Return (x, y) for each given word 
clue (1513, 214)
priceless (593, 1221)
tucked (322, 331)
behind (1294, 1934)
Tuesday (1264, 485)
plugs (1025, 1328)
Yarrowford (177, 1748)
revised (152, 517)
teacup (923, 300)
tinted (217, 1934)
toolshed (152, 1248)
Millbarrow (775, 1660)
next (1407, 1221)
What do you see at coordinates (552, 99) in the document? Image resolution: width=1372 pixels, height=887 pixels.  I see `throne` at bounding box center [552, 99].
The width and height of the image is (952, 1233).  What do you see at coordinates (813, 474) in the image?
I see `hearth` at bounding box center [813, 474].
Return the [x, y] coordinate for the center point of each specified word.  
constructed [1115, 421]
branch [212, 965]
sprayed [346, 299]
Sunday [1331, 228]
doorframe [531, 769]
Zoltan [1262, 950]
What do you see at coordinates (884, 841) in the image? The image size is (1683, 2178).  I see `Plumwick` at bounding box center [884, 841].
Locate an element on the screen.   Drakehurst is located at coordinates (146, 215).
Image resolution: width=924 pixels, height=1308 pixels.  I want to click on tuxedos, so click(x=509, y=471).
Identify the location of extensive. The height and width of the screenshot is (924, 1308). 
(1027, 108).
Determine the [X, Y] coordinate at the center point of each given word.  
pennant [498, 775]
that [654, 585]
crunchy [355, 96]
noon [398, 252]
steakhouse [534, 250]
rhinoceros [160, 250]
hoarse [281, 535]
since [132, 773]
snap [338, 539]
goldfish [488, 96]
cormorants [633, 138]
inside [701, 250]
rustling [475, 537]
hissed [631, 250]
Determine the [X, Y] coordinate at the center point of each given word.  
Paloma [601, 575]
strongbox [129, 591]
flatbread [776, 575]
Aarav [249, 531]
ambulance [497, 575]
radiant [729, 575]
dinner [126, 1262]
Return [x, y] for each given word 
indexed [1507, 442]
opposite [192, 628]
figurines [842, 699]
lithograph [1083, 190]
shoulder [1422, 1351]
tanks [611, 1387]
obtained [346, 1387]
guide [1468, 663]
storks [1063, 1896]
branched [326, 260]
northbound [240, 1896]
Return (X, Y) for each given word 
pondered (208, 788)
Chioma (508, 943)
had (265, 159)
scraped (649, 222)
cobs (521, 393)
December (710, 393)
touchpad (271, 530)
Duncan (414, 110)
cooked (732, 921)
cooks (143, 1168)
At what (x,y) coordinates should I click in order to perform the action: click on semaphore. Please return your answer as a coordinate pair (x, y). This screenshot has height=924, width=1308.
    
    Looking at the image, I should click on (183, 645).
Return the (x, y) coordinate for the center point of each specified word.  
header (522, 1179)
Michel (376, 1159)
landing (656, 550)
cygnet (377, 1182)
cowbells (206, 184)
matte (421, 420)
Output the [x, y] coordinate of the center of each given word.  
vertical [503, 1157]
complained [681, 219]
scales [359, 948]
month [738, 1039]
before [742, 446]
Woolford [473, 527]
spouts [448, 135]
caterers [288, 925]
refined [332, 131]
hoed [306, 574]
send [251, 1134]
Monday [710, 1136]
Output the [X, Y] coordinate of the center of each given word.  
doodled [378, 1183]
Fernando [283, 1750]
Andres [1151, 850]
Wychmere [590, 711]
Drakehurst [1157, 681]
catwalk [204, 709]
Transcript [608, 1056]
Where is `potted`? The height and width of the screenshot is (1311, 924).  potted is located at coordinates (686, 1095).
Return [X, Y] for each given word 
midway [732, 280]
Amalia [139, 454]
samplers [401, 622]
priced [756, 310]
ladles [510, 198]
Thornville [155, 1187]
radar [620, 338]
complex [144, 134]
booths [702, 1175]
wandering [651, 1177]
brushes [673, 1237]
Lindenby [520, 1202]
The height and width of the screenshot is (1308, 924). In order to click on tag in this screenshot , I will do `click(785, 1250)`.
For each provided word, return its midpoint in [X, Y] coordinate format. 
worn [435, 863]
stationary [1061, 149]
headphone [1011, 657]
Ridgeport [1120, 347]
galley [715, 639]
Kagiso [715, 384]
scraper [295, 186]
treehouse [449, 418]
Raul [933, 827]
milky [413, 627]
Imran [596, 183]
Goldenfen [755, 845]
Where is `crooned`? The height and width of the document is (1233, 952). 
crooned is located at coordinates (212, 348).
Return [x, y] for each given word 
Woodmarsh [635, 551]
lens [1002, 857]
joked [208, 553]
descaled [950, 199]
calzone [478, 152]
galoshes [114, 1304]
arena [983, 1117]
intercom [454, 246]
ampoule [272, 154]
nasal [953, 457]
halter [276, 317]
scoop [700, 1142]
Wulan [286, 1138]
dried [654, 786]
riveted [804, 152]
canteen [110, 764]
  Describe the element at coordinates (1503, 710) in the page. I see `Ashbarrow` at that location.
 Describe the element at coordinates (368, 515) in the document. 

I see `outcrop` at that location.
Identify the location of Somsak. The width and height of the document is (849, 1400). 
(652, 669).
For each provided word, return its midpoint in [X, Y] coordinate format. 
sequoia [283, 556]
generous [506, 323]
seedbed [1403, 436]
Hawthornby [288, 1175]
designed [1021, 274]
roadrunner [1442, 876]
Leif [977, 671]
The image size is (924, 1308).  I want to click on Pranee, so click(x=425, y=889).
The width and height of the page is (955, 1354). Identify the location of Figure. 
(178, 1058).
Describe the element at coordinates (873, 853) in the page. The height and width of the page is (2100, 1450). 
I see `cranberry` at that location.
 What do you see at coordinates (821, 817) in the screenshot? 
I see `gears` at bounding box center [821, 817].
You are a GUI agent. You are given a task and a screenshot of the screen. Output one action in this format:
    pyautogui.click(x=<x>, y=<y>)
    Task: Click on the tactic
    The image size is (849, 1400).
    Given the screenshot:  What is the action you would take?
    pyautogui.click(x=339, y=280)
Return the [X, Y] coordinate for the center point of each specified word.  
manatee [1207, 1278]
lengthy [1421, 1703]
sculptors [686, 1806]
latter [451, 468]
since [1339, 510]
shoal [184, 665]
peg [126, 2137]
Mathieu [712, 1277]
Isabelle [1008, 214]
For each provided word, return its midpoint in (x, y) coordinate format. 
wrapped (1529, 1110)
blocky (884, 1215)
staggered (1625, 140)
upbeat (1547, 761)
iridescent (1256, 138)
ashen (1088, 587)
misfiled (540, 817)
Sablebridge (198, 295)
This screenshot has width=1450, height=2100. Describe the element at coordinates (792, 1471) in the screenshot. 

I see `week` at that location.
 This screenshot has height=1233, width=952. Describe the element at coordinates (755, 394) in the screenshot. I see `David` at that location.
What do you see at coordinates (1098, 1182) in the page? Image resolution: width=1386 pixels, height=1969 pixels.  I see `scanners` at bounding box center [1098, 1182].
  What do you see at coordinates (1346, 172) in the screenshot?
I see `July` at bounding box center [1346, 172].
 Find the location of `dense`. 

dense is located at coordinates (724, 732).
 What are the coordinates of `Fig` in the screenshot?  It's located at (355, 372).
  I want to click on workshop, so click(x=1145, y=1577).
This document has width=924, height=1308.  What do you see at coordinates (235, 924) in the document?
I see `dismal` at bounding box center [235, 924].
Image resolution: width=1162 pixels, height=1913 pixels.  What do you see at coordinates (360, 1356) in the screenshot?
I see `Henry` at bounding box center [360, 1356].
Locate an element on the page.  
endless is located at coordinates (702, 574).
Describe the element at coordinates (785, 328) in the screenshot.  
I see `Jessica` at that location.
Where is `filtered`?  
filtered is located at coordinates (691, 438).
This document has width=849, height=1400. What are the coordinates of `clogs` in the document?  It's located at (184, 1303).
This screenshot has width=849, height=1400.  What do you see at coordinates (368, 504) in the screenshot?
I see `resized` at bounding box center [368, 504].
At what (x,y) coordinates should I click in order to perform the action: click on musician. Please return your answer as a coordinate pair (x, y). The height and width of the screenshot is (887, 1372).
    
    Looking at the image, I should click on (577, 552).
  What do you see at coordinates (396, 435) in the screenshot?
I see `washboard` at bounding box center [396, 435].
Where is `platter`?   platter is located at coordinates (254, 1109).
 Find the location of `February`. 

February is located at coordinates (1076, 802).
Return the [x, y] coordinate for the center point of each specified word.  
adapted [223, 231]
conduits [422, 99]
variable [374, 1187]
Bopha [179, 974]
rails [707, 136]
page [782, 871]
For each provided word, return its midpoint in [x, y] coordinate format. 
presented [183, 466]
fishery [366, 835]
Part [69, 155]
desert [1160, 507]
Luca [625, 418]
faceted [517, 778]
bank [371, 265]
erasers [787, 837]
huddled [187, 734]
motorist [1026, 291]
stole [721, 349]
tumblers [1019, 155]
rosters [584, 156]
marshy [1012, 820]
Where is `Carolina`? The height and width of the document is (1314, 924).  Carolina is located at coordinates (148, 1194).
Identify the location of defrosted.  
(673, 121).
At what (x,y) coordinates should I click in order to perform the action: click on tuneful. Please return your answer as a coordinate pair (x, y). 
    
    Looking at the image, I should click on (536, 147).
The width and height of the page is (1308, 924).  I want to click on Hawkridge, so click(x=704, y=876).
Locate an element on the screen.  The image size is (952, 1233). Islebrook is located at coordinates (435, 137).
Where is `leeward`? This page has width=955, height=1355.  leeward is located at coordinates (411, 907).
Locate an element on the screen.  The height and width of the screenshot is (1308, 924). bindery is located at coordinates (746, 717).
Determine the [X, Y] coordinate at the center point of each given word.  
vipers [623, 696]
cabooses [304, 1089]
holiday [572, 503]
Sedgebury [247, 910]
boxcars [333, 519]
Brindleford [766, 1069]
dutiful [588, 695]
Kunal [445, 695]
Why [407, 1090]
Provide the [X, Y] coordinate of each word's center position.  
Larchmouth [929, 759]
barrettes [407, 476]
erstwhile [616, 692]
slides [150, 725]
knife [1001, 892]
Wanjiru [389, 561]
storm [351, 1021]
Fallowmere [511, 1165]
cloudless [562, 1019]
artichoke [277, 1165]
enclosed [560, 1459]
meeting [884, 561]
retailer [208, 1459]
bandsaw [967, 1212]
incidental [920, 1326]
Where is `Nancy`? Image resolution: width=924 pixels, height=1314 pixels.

+---+

Set problem →
Rewrite the entries starting with the line that contains "priced [756, 310]" and going on through the line that contains "center [821, 817].", changing "canteen" to "thermos" and keeping everything else the same.

Exercise result →
priced [756, 310]
ladles [510, 198]
Thornville [155, 1187]
radar [620, 338]
complex [144, 134]
booths [702, 1175]
wandering [651, 1177]
brushes [673, 1237]
Lindenby [520, 1202]
The height and width of the screenshot is (1308, 924). In order to click on tag in this screenshot , I will do `click(785, 1250)`.
For each provided word, return its midpoint in [X, Y] coordinate format. 
worn [435, 863]
stationary [1061, 149]
headphone [1011, 657]
Ridgeport [1120, 347]
galley [715, 639]
Kagiso [715, 384]
scraper [295, 186]
treehouse [449, 418]
Raul [933, 827]
milky [413, 627]
Imran [596, 183]
Goldenfen [755, 845]
Where is `crooned`? The height and width of the document is (1233, 952). 
crooned is located at coordinates (212, 348).
Return [x, y] for each given word 
Woodmarsh [635, 551]
lens [1002, 857]
joked [208, 553]
descaled [950, 199]
calzone [478, 152]
galoshes [114, 1304]
arena [983, 1117]
intercom [454, 246]
ampoule [272, 154]
nasal [953, 457]
halter [276, 317]
scoop [700, 1142]
Wulan [286, 1138]
dried [654, 786]
riveted [804, 152]
thermos [110, 764]
  Describe the element at coordinates (1503, 710) in the page. I see `Ashbarrow` at that location.
 Describe the element at coordinates (368, 515) in the document. 

I see `outcrop` at that location.
Identify the location of Somsak. The width and height of the document is (849, 1400). 
(652, 669).
For each provided word, return its midpoint in [X, Y] coordinate format. 
sequoia [283, 556]
generous [506, 323]
seedbed [1403, 436]
Hawthornby [288, 1175]
designed [1021, 274]
roadrunner [1442, 876]
Leif [977, 671]
The image size is (924, 1308).  I want to click on Pranee, so click(x=425, y=889).
The width and height of the page is (955, 1354). Identify the location of Figure. 
(178, 1058).
Describe the element at coordinates (873, 853) in the page. The height and width of the page is (2100, 1450). 
I see `cranberry` at that location.
 What do you see at coordinates (821, 817) in the screenshot? 
I see `gears` at bounding box center [821, 817].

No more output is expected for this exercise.